_Problem requirements_: Return, exactly and in full, the lines of the records below starting at the one with "The camera went 175" and ending at the one with "The voiture (turquoise)", and no other lines.

_Data for review_:
BEGIN

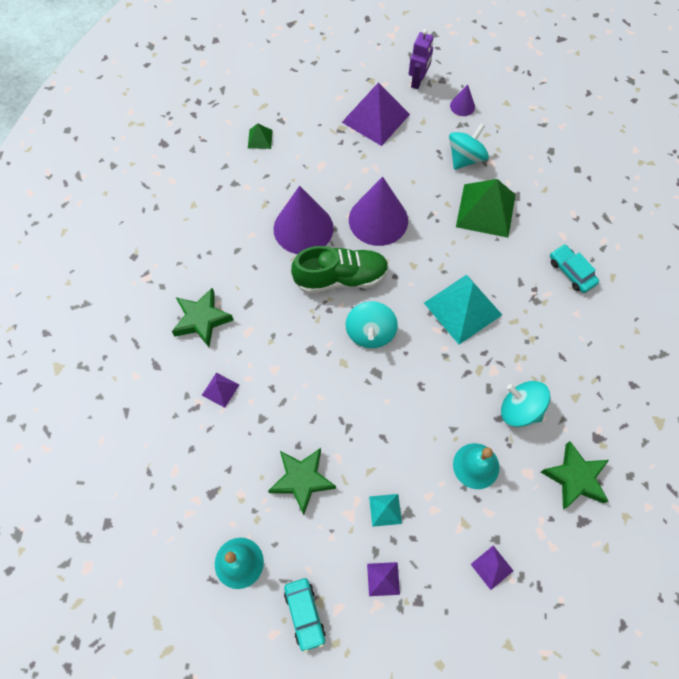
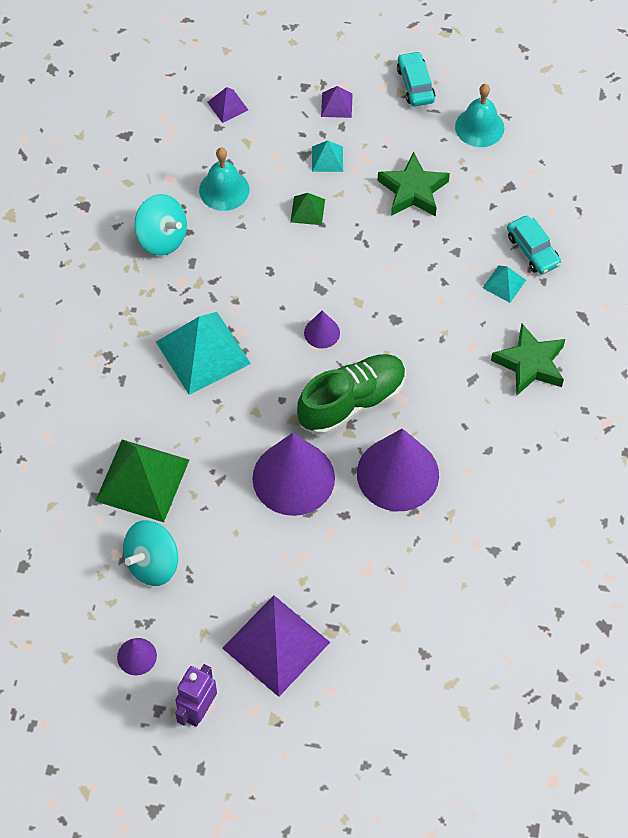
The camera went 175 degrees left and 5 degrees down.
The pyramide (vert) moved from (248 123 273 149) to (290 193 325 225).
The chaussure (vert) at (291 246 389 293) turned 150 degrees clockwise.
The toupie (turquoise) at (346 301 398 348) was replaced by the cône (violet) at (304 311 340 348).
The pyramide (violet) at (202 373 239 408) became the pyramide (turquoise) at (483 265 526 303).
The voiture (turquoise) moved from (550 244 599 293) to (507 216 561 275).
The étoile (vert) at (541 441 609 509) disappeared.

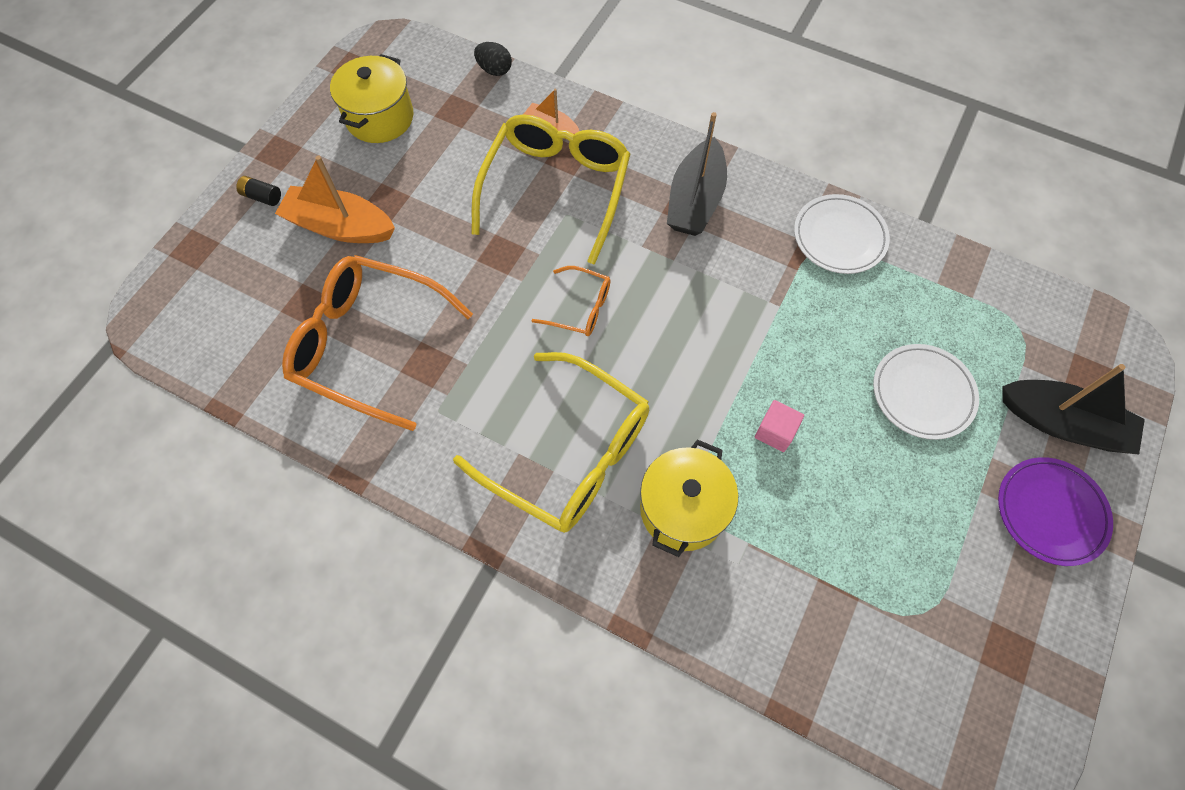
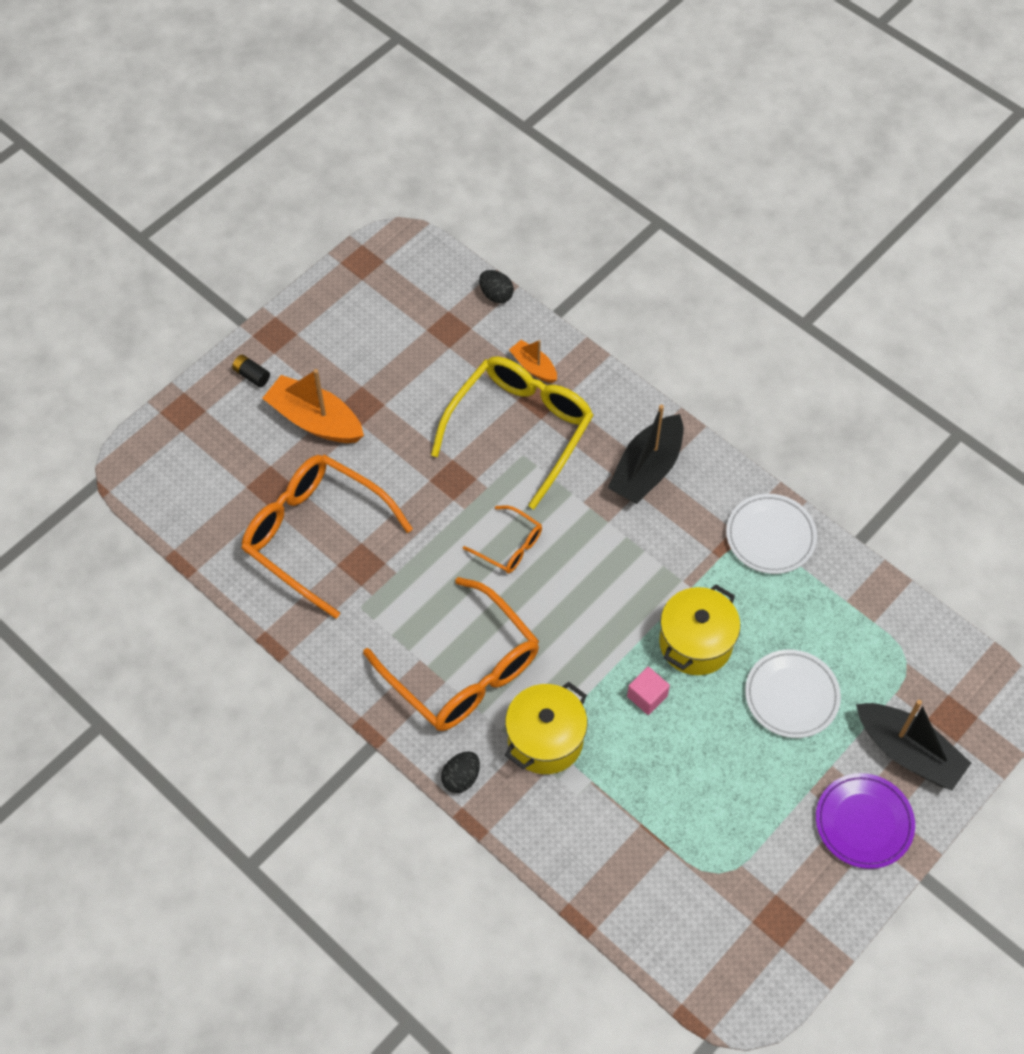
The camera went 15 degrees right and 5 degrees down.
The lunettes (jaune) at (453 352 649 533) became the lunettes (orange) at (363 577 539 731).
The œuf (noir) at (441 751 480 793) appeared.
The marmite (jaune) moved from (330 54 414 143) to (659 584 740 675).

END
BEGIN

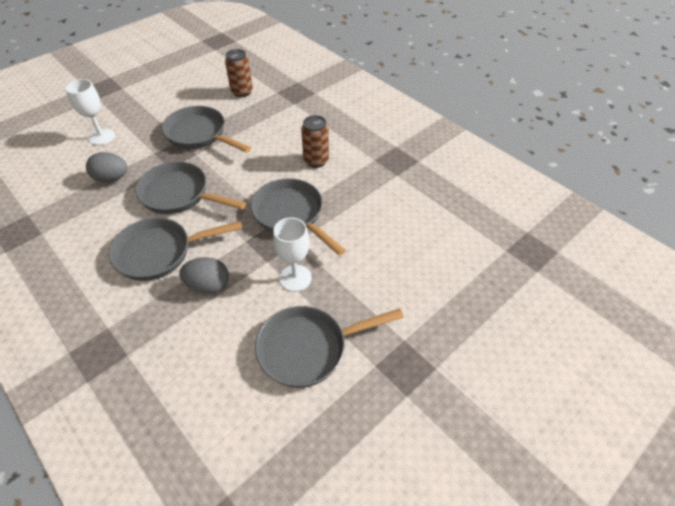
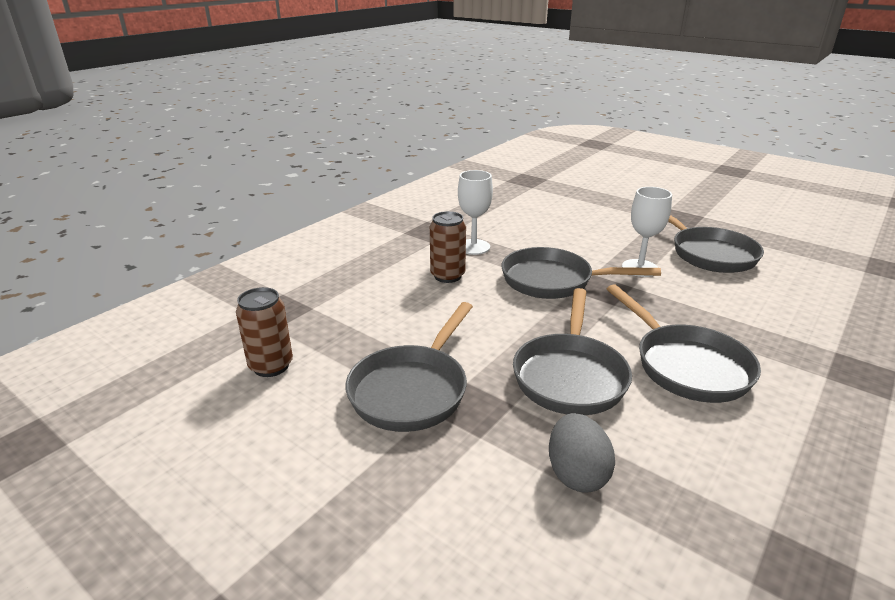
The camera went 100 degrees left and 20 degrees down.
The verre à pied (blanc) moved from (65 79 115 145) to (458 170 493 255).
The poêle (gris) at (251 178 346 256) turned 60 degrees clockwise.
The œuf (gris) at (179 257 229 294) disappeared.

END

_Solution below_:
The camera went 175 degrees left and 5 degrees down.
The pyramide (vert) moved from (248 123 273 149) to (290 193 325 225).
The chaussure (vert) at (291 246 389 293) turned 150 degrees clockwise.
The toupie (turquoise) at (346 301 398 348) was replaced by the cône (violet) at (304 311 340 348).
The pyramide (violet) at (202 373 239 408) became the pyramide (turquoise) at (483 265 526 303).
The voiture (turquoise) moved from (550 244 599 293) to (507 216 561 275).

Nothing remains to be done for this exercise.